↓↓↓

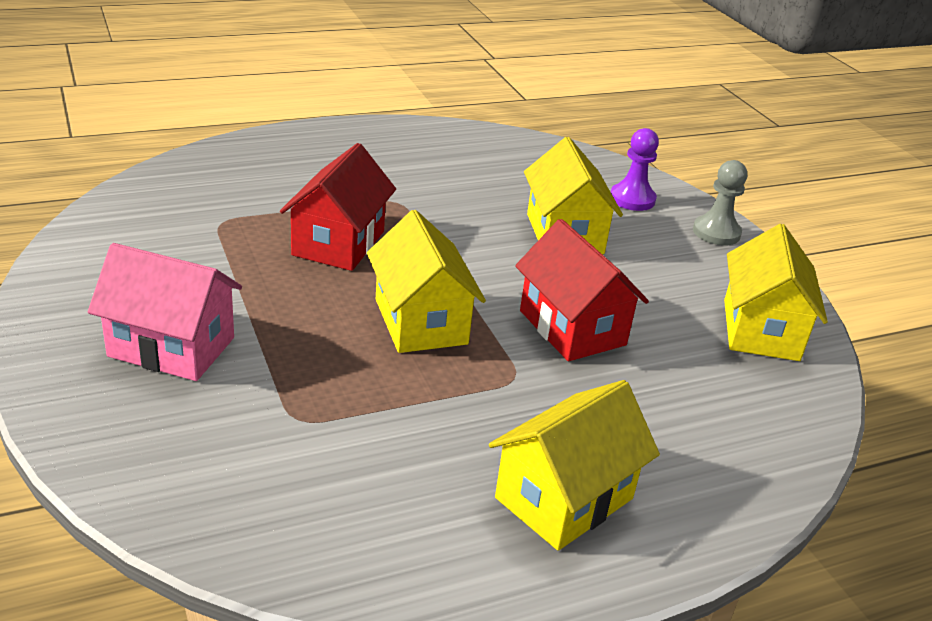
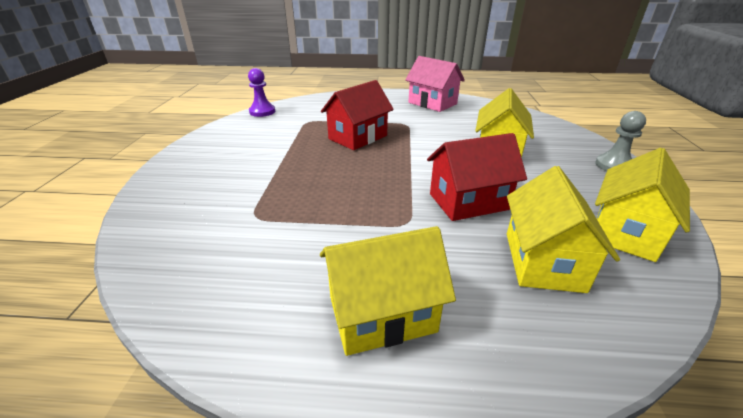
camera: 30 degrees right, 0 degrees up
(172, 347) = (230, 168): pink house -> pink house (432, 103)
(420, 321) = (371, 180): yellow house -> yellow house (543, 261)
(572, 328) = (468, 202): red house -> red house turned 75 degrees clockwise
(632, 199) = (557, 140): purple pawn -> purple pawn (262, 112)

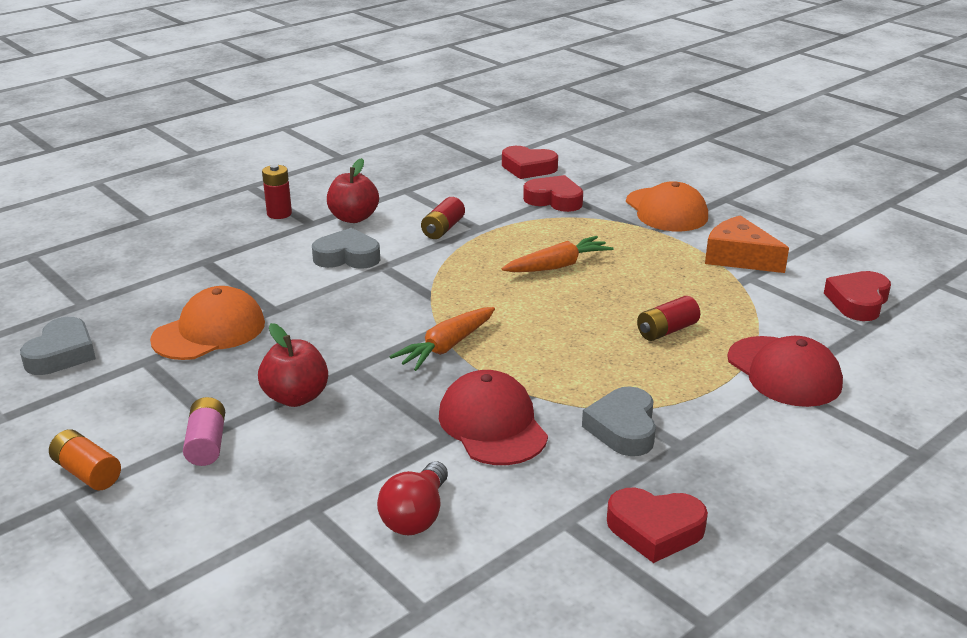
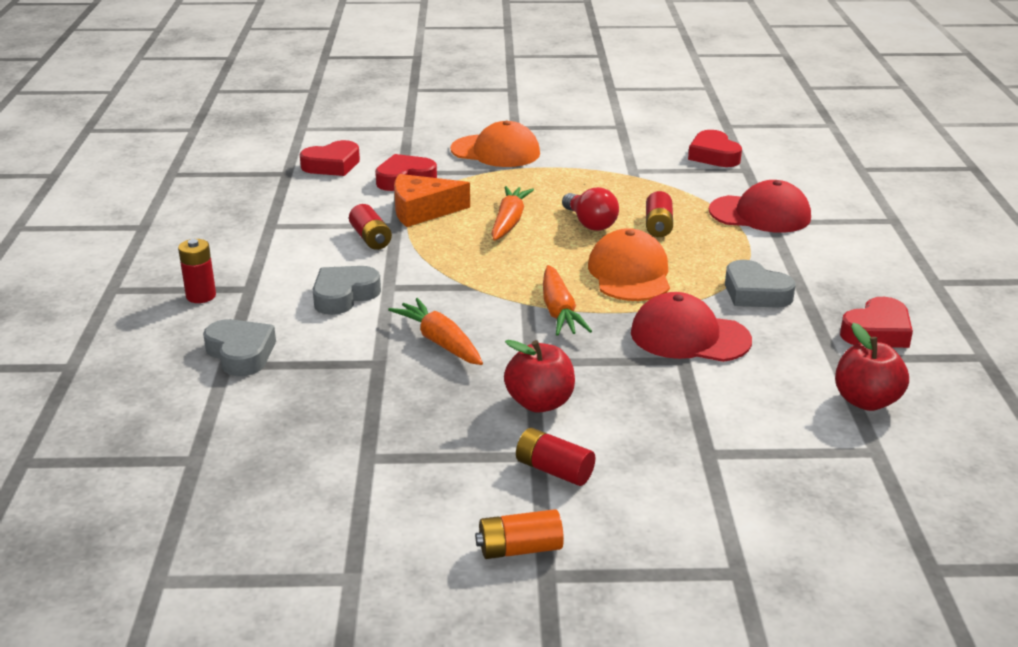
camera: 50 degrees left, 0 degrees up
(62, 354) = (279, 502): grey heart -> grey heart (241, 353)
(207, 444) = (554, 470): pink battery -> red battery
(209, 331) = (366, 407): orange cap -> orange cap (629, 273)
(332, 319) = (440, 342): none -> orange carrot
(353, 218) = (277, 266): red apple -> red apple (866, 401)
(416, 516) = (766, 411): red light bulb -> red light bulb (590, 223)
(739, 257) = (602, 161): orange cheese -> orange cheese (422, 211)

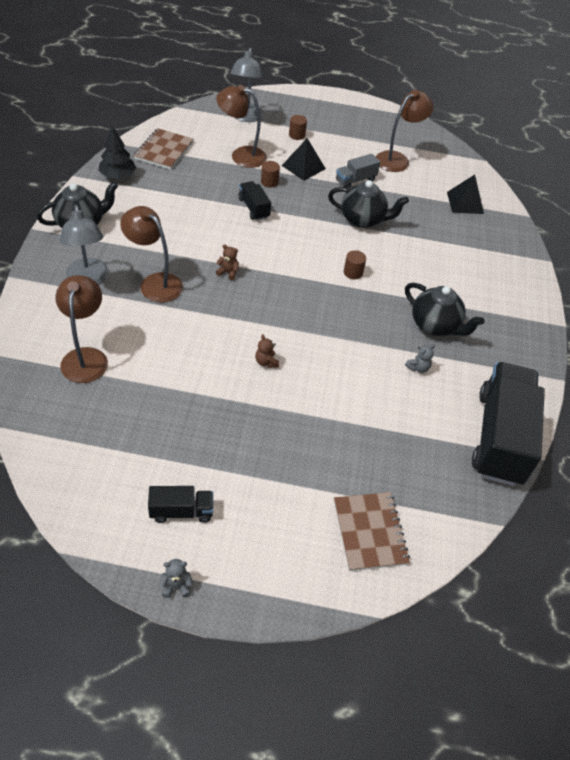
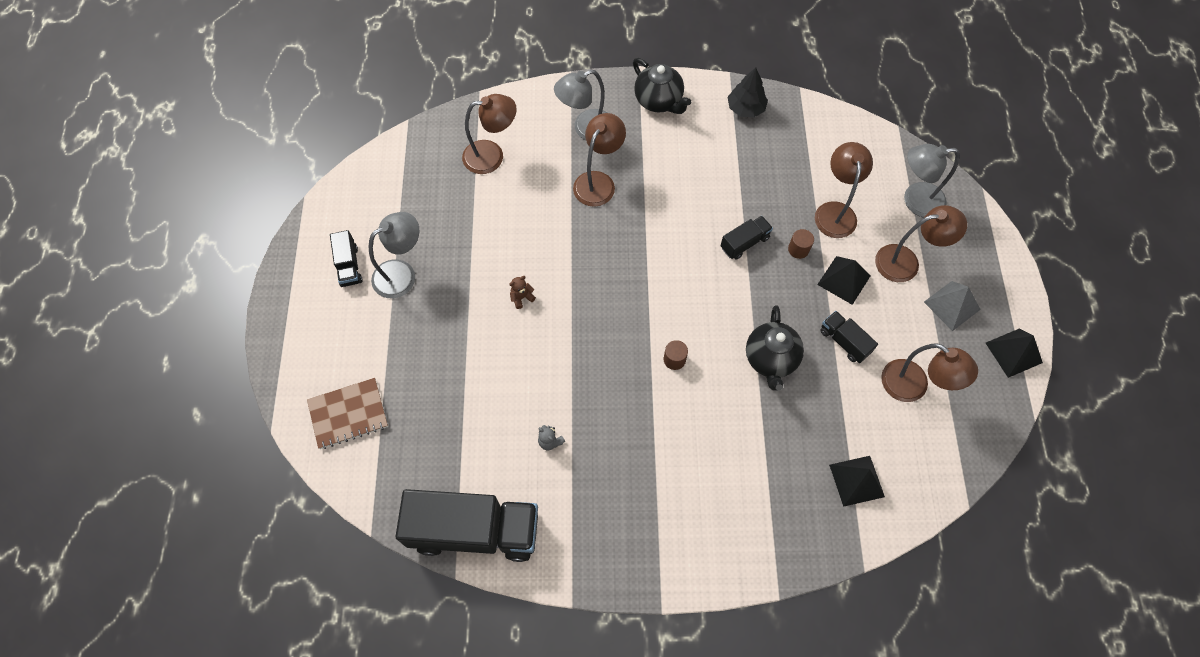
camera: 85 degrees right, 15 degrees up
(164, 150) = (808, 136): brown notebook -> none
(176, 585) = (285, 278): grey teddy bear -> none
(208, 459) = (402, 274): none -> grey lamp
(228, 272) = (633, 240): brown teddy bear -> none
(297, 135) = (906, 262): brown cylinder -> brown lamp
(337, 126) = (952, 305): none -> grey pyramid
(355, 180) = (844, 341): grey truck -> black truck
(379, 112) = (1013, 352): none -> black pyramid
(435, 326) = (617, 455): black teapot -> none

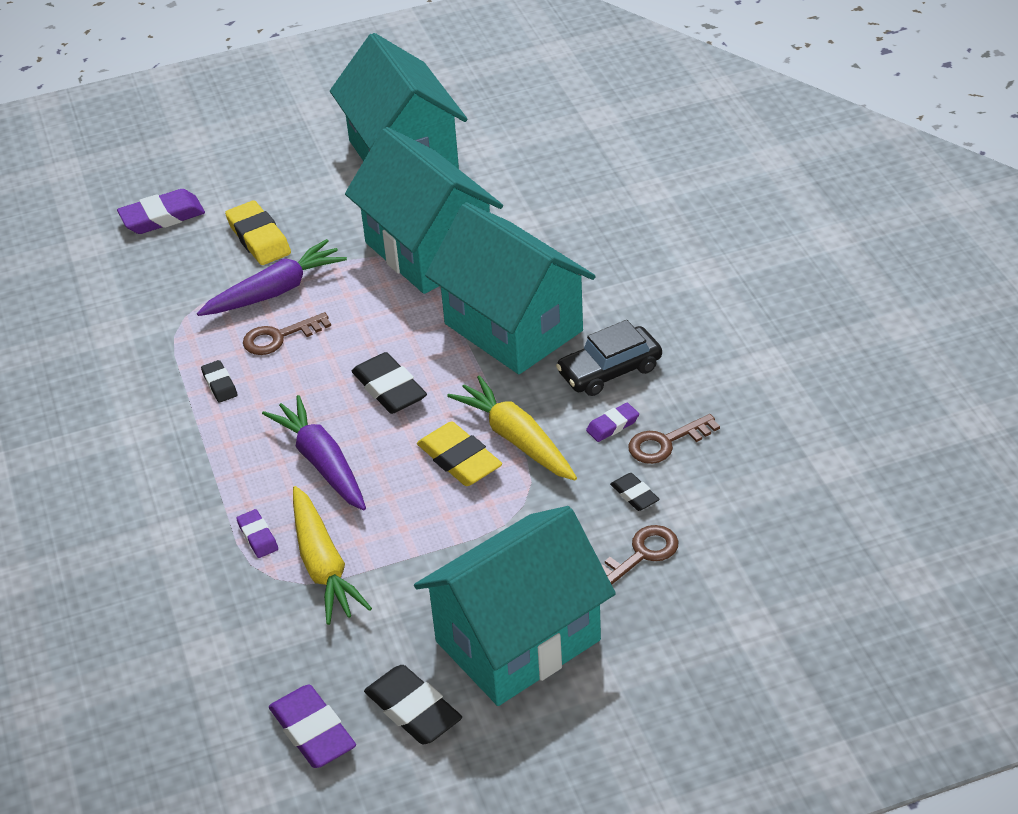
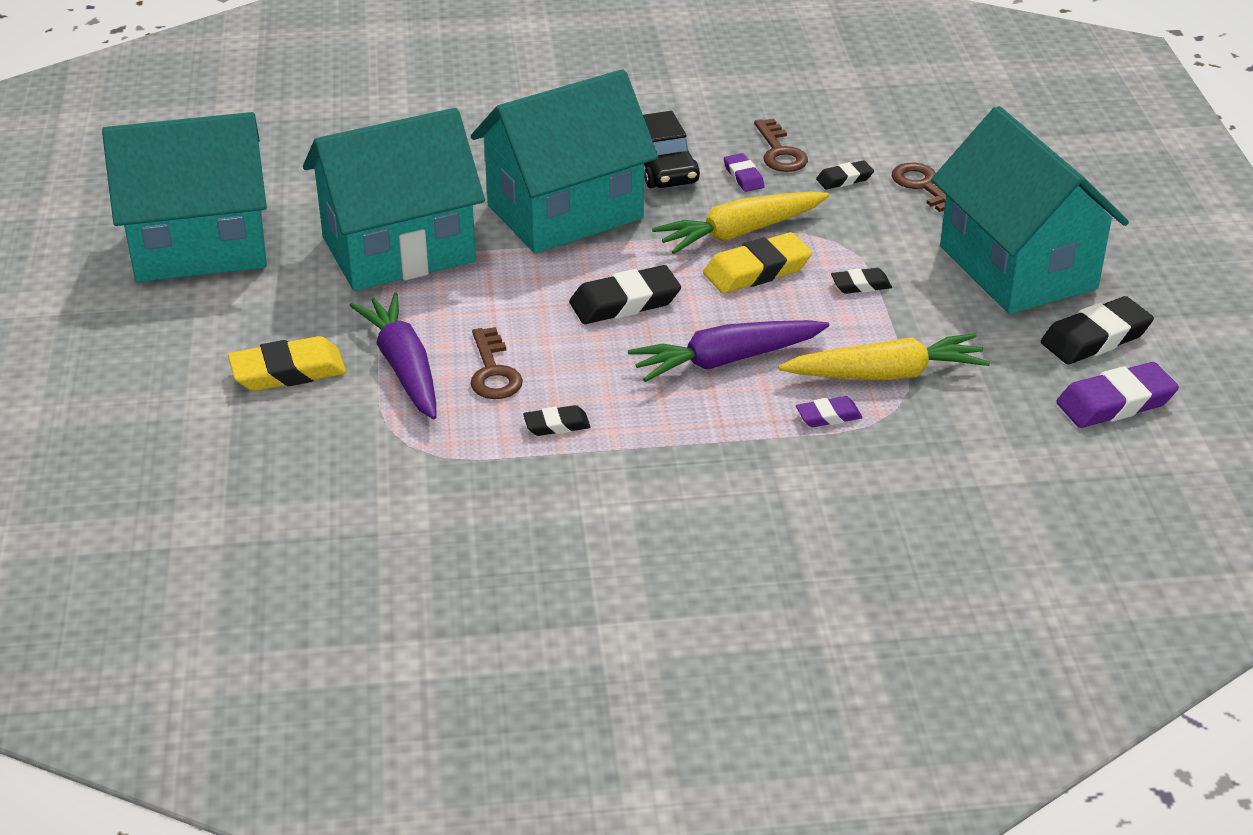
camera: 80 degrees left, 5 degrees down
(162, 217) = (182, 451): purple eraser -> none
(456, 531) = (861, 285): none -> black eraser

↑↑↑

What is required: Filter the entries above and return only the lines holding "degrees".

Response to the task:
camera: 30 degrees right, 0 degrees up
(572, 328) = (468, 202): red house -> red house turned 75 degrees clockwise
camera: 50 degrees left, 0 degrees up
camera: 85 degrees right, 15 degrees up
camera: 80 degrees left, 5 degrees down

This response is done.